→ **The task**: Taking the line that contains "grey 1x3 plate" as the first and the final line of the records as the last, write out every line between them exactly, ends included, and nothing else.

→ **Entries provided**:
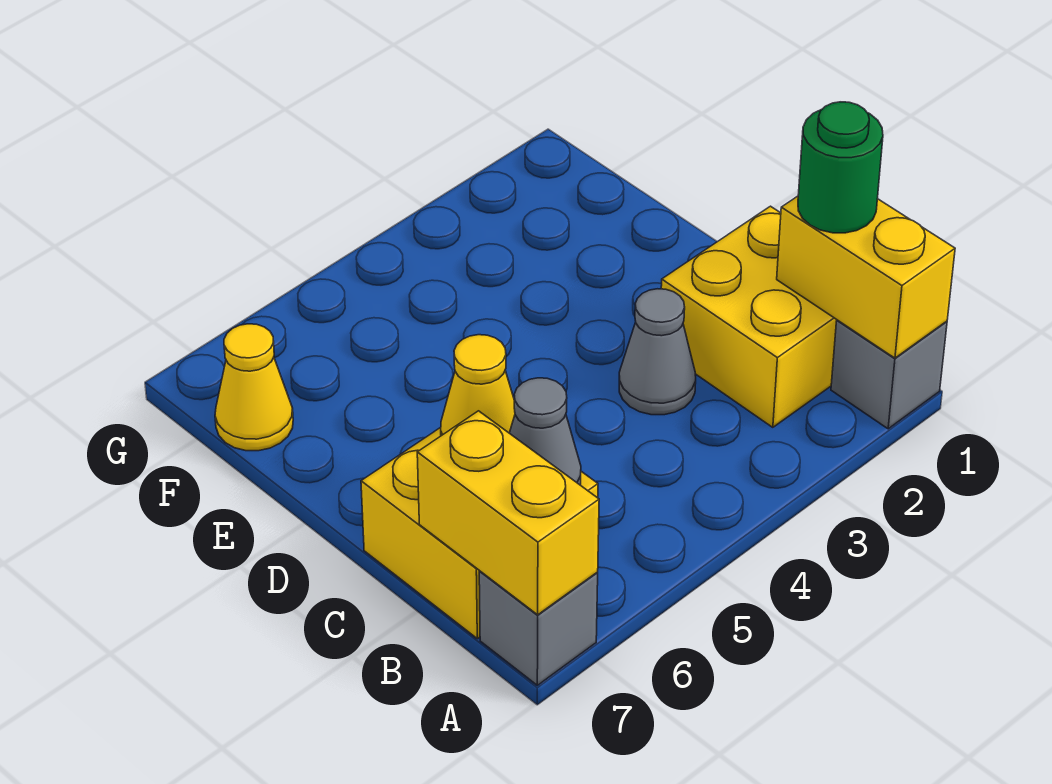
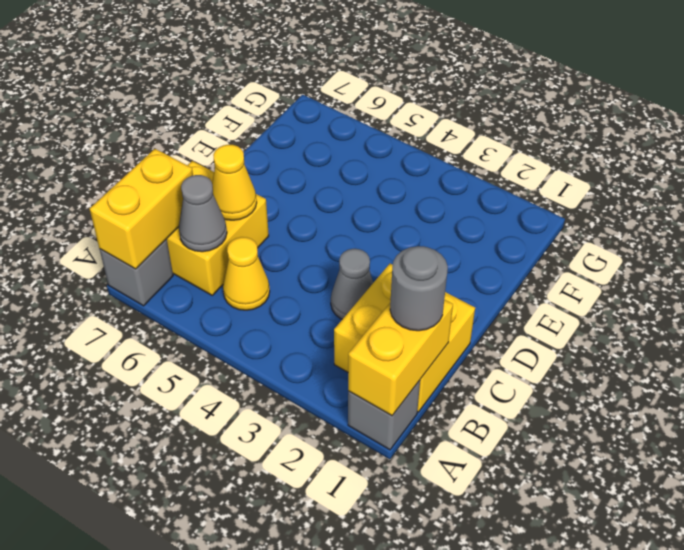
green 1x1 round brick [798,102,883,233] -> grey 1x1 round brick [390,246,448,331]
yellow 1x1 cone [215,324,293,451] -> yellow 1x1 cone moved to [223,237,270,310]

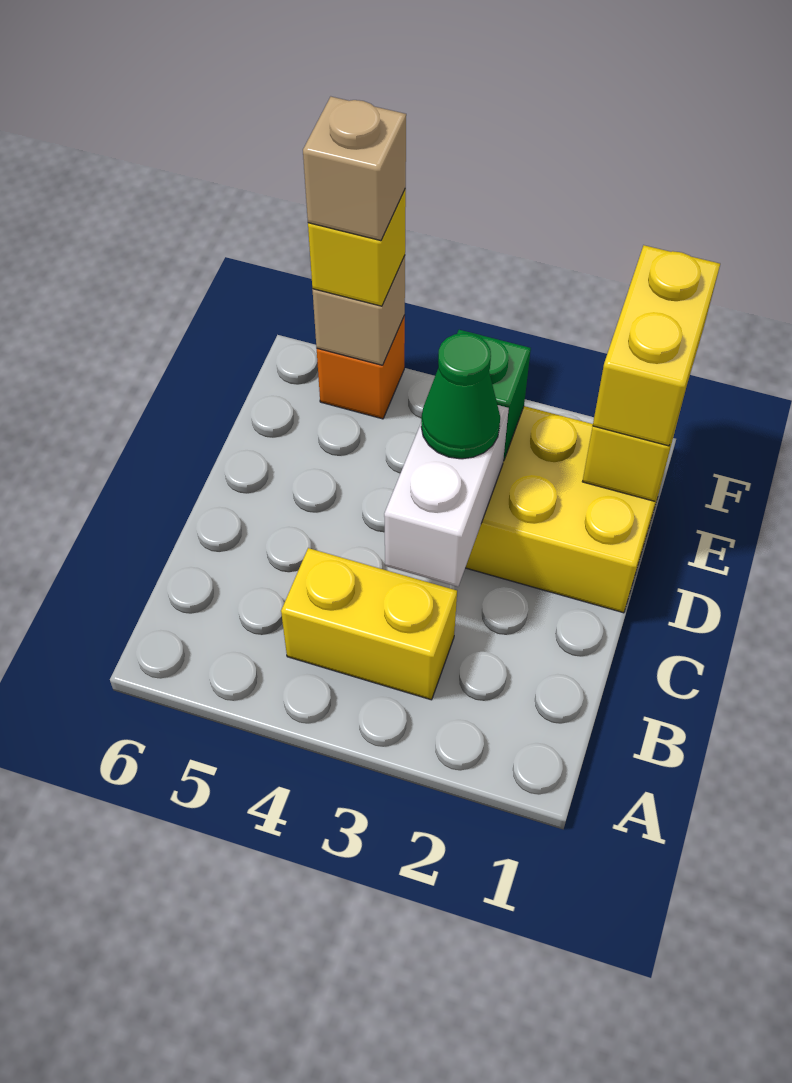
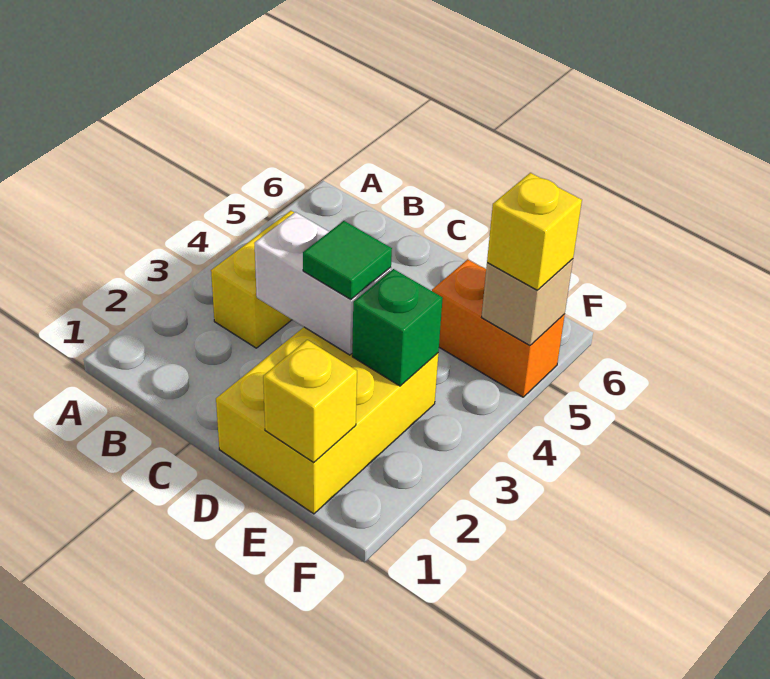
green 1x1 cone [421,333,500,459] -> green 1x1 tile [303,221,392,299]
yellow 1x2 brick [593,245,720,446] -> none
orange 1x1 brick [317,316,405,419] -> orange 1x2 brick [432,259,565,397]
tan 1x1 brick [303,97,406,241] -> none

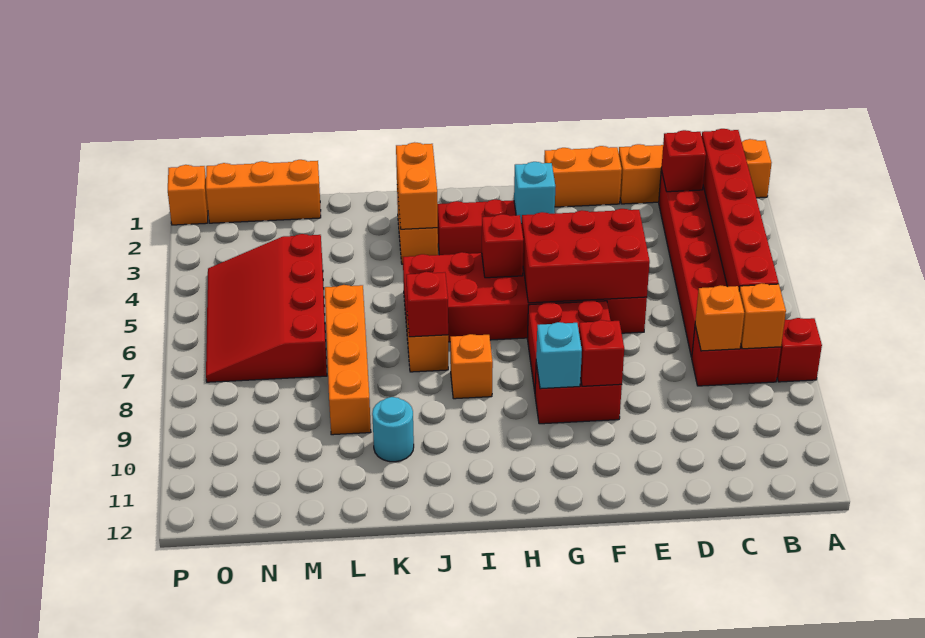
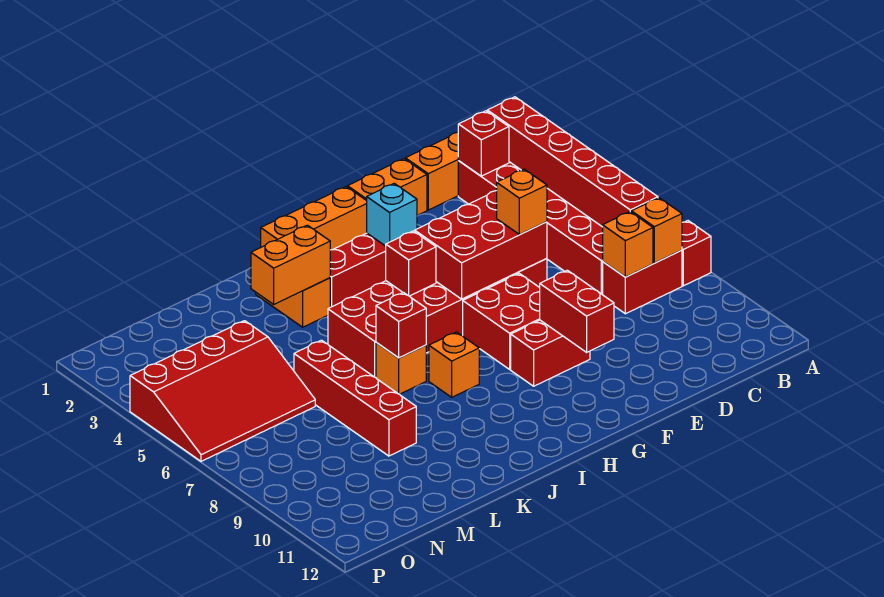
red 1x1 brick [579,320,624,386] -> red 1x2 brick [540,270,614,352]
cyan 1x1 brick [536,322,582,389] -> none
orange 1x2 brick [396,142,438,229] -> orange 1x2 brick turned to [251,225,330,304]
cyan 1x1 round brick [372,397,414,462] -> none
orange 1x4 brick [325,285,371,435] -> red 1x4 brick [294,340,416,456]
orange 1x3 brick [206,160,321,223] -> orange 1x3 brick moved to [261,187,367,250]
red 3x4 slope [206,234,327,382] -> red 3x4 slope turned to [130,321,315,461]
orange 1x1 brick [168,165,208,225] -> orange 1x1 brick moved to [497,169,547,235]

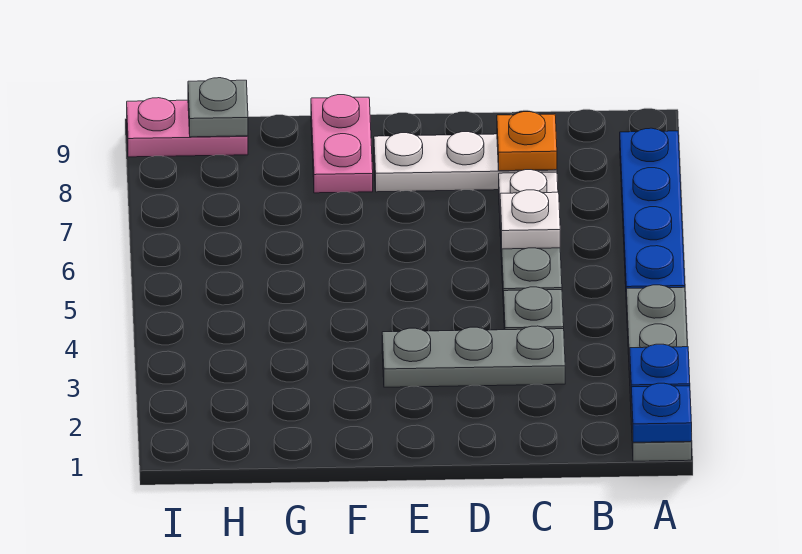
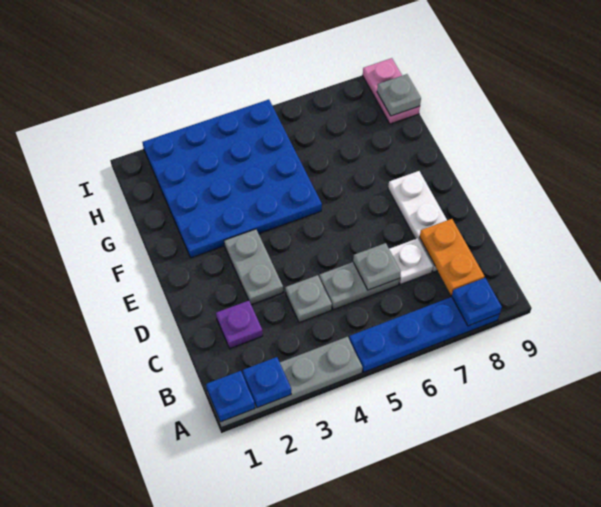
none -> blue 1x1 plate [452,278,502,326]
none -> purple 1x1 plate [216,301,263,349]
grey 1x3 plate [382,326,565,387] -> grey 1x2 plate [224,229,283,305]
white 1x1 plate [500,190,560,249] -> grey 1x1 plate [353,243,401,290]
orange 1x1 plate [497,112,557,171] -> orange 1x2 plate [420,219,484,295]
none -> blue 4x4 plate [142,99,322,258]
pink 1x2 plate [311,95,373,193] -> none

→ **Solution to this problem**:
grey 1x3 plate [382,326,565,387] -> grey 1x2 plate [224,229,283,305]
white 1x1 plate [500,190,560,249] -> grey 1x1 plate [353,243,401,290]
orange 1x1 plate [497,112,557,171] -> orange 1x2 plate [420,219,484,295]
none -> blue 4x4 plate [142,99,322,258]
pink 1x2 plate [311,95,373,193] -> none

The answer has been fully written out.